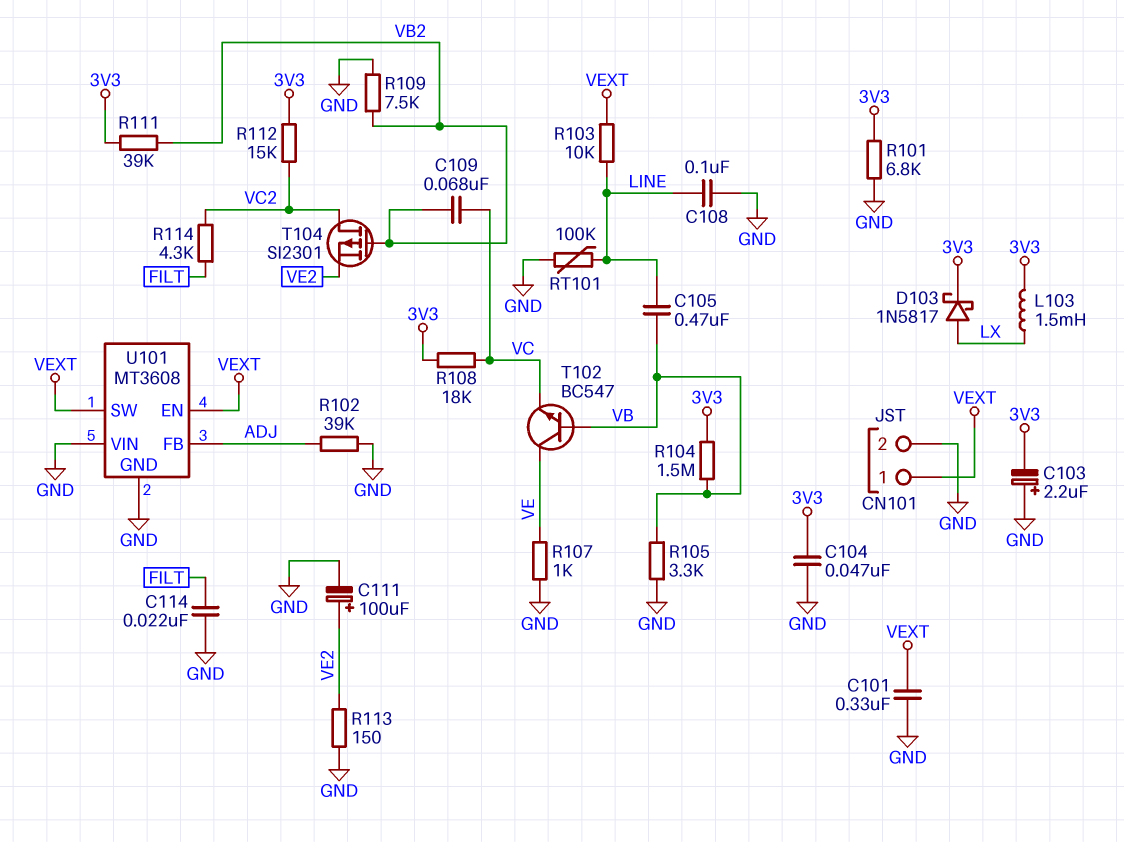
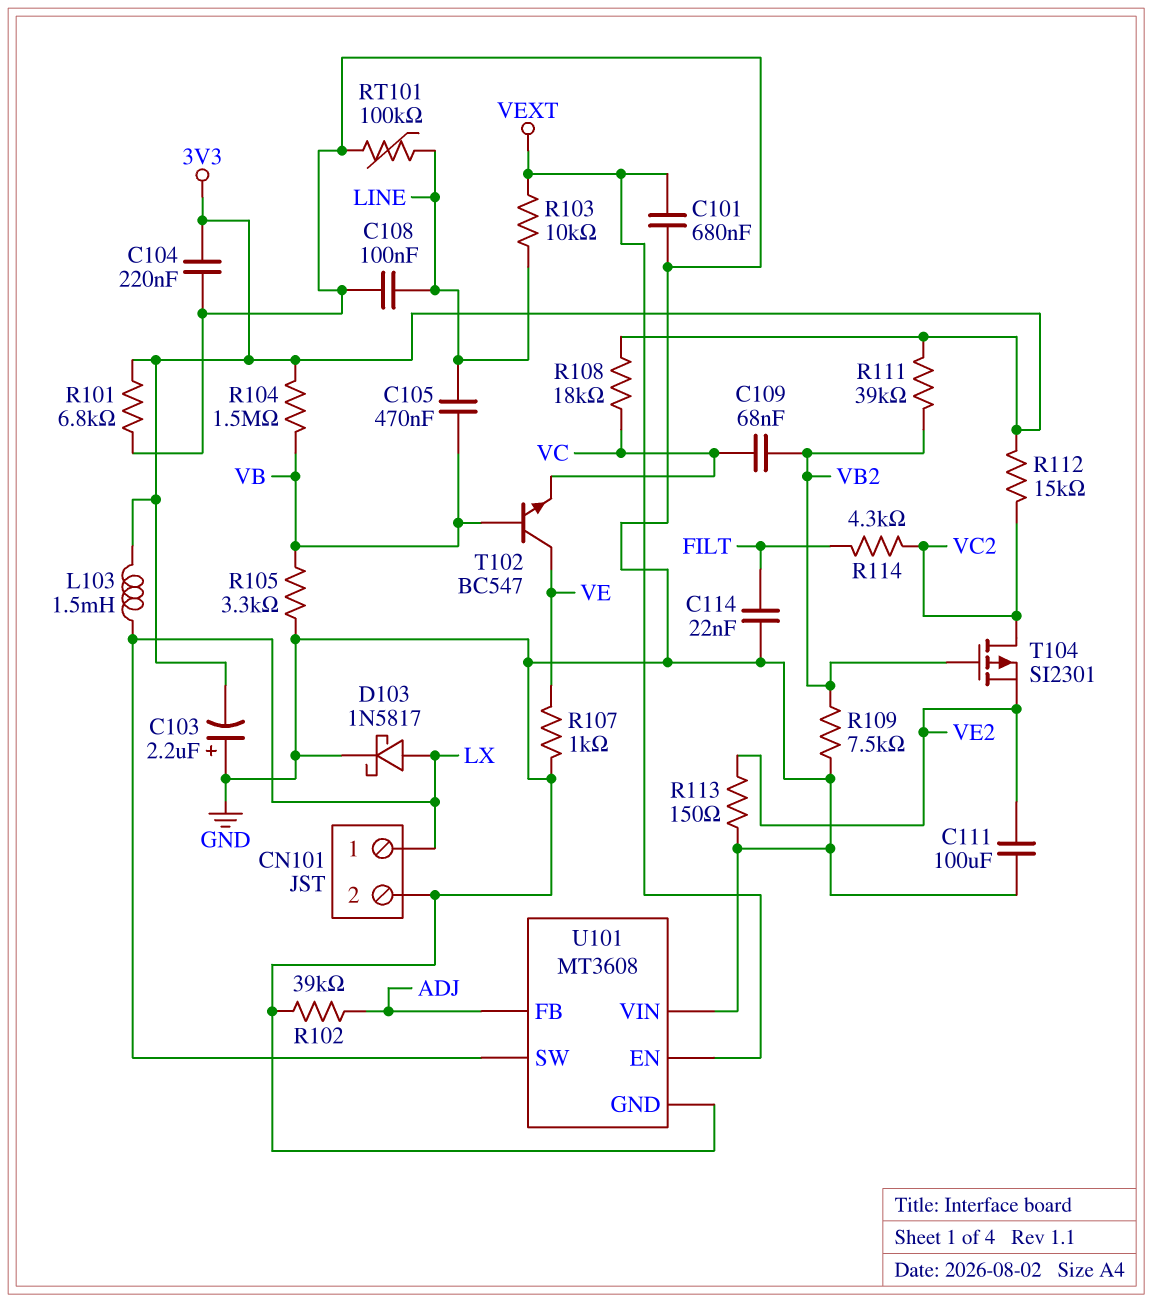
C101: 330nF (GND, VEXT) -> 680nF (GND, VEXT)
C104: 47nF (3V3, GND) -> 220nF (3V3, GND)
C111: 100uF (plus VE2, minus GND) -> 100uF (GND, VE2)
CN101 pin 1: VEXT -> LX
D103: schottky 1N5817 (A LX, K 3V3) -> schottky 1N5817 (A LX, K GND)
U101 pin SW: VEXT -> LX

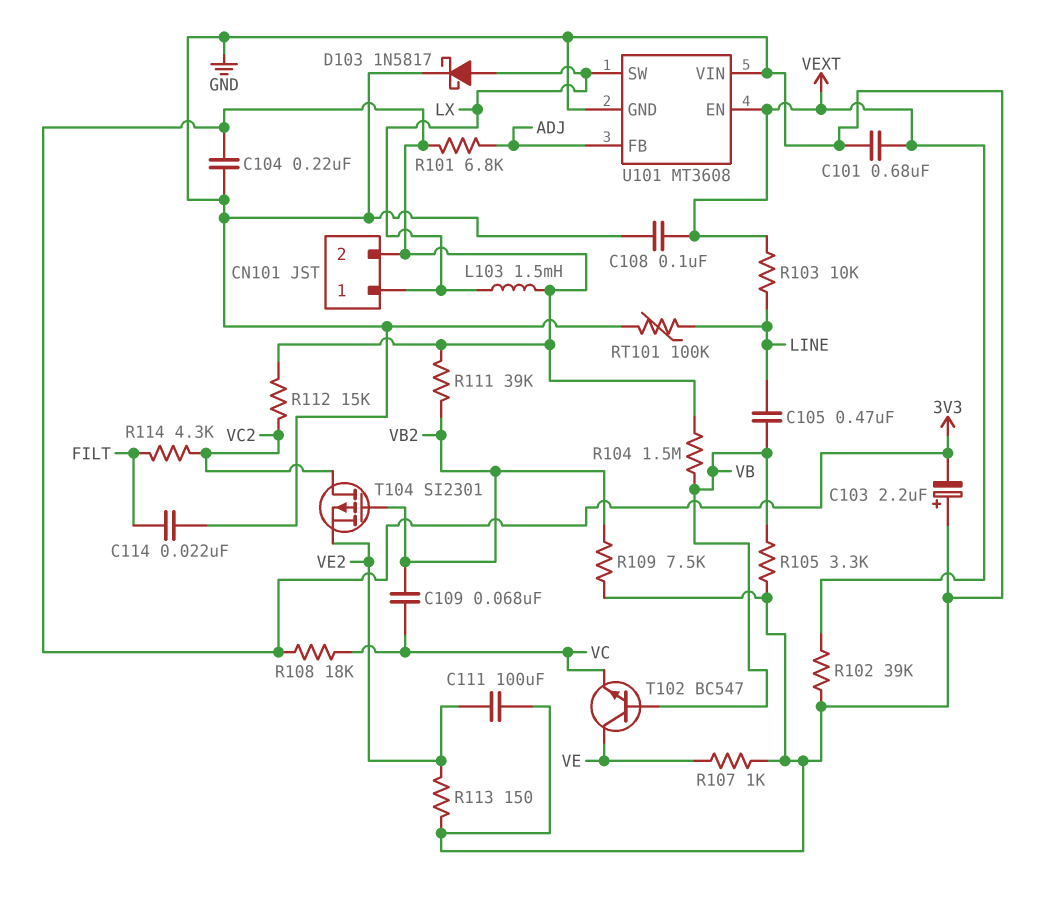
C108: 100nF (GND, LINE) -> 100nF (GND, VEXT)
CN101 pin 2: GND -> 3V3
R101: 6.8k (3V3, GND) -> 6.8k (3V3, ADJ)
R102: 39k (ADJ, GND) -> 39k (GND, VEXT)

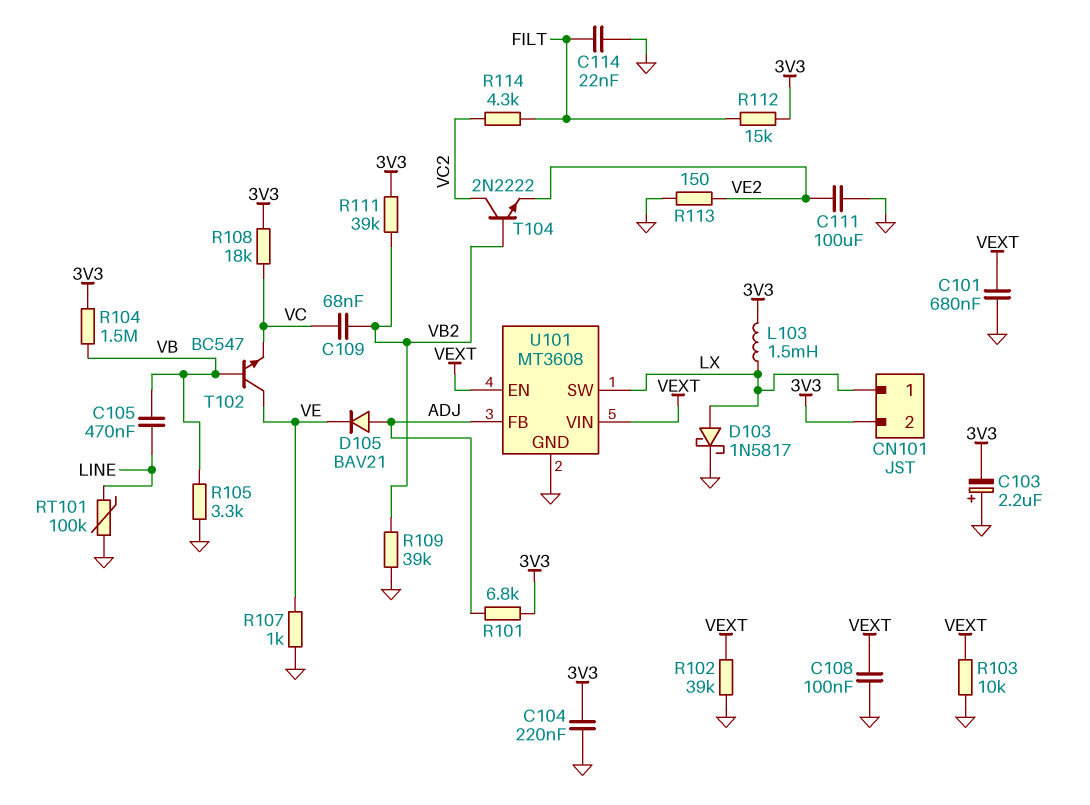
D105: none -> diode BAV21 (A ADJ, K VE)
R103: 10k (LINE, VEXT) -> 10k (GND, VEXT)
R109: 7.5k (GND, VB2) -> 39k (GND, VB2)
R112: 15k (3V3, VC2) -> 15k (3V3, FILT)
T104: PMOS SI2301 (G VB2, D VC2, S VE2) -> NPN 2N2222 (B VB2, C VC2, E VE2)
U101 pin VIN: GND -> VEXT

=-=-=

== WHAT IS NEEDED ==
All entries above should be printed exactly, though without their pictures.

== RESULT ==
C101: 330nF (GND, VEXT) -> 680nF (GND, VEXT)
C104: 47nF (3V3, GND) -> 220nF (3V3, GND)
C111: 100uF (plus VE2, minus GND) -> 100uF (GND, VE2)
CN101 pin 1: VEXT -> LX
D103: schottky 1N5817 (A LX, K 3V3) -> schottky 1N5817 (A LX, K GND)
U101 pin SW: VEXT -> LX

C108: 100nF (GND, LINE) -> 100nF (GND, VEXT)
CN101 pin 2: GND -> 3V3
R101: 6.8k (3V3, GND) -> 6.8k (3V3, ADJ)
R102: 39k (ADJ, GND) -> 39k (GND, VEXT)

D105: none -> diode BAV21 (A ADJ, K VE)
R103: 10k (LINE, VEXT) -> 10k (GND, VEXT)
R109: 7.5k (GND, VB2) -> 39k (GND, VB2)
R112: 15k (3V3, VC2) -> 15k (3V3, FILT)
T104: PMOS SI2301 (G VB2, D VC2, S VE2) -> NPN 2N2222 (B VB2, C VC2, E VE2)
U101 pin VIN: GND -> VEXT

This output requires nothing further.